→ EXERCISE
The listing below should be reproduced exactly, with the pictures omitted.

→ INFORMATION PROVIDED
+ + + +
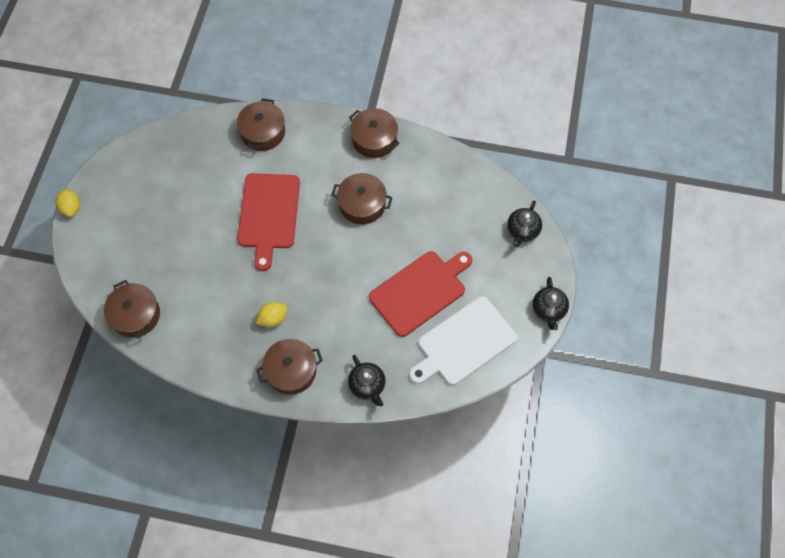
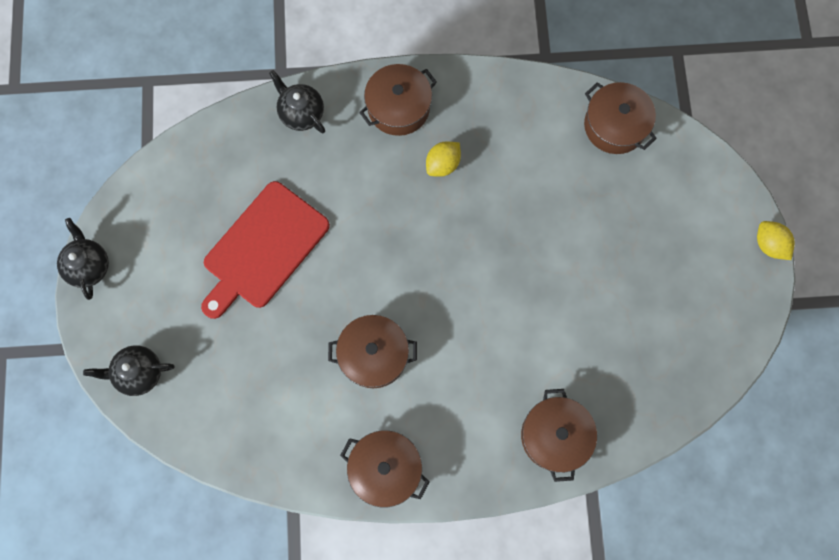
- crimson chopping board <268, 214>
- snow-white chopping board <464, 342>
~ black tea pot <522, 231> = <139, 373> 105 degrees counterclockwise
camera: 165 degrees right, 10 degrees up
+ + + +
→ ANSWER FOR THIS EXERCISE
- crimson chopping board <268, 214>
- snow-white chopping board <464, 342>
~ black tea pot <522, 231> = <139, 373> 105 degrees counterclockwise
camera: 165 degrees right, 10 degrees up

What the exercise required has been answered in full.